■ **EXERCISE PROMPT**: Every line below that includes the word "width" needs to be copied.

■ **DATA EXTRACT**:
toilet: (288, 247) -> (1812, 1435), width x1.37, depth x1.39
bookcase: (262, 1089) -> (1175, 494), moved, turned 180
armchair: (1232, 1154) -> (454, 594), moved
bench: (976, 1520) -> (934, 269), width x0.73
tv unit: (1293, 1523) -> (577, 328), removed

■ **COMPLETED EXERCISE**:
toilet: (288, 247) -> (1812, 1435), width x1.37, depth x1.39
bench: (976, 1520) -> (934, 269), width x0.73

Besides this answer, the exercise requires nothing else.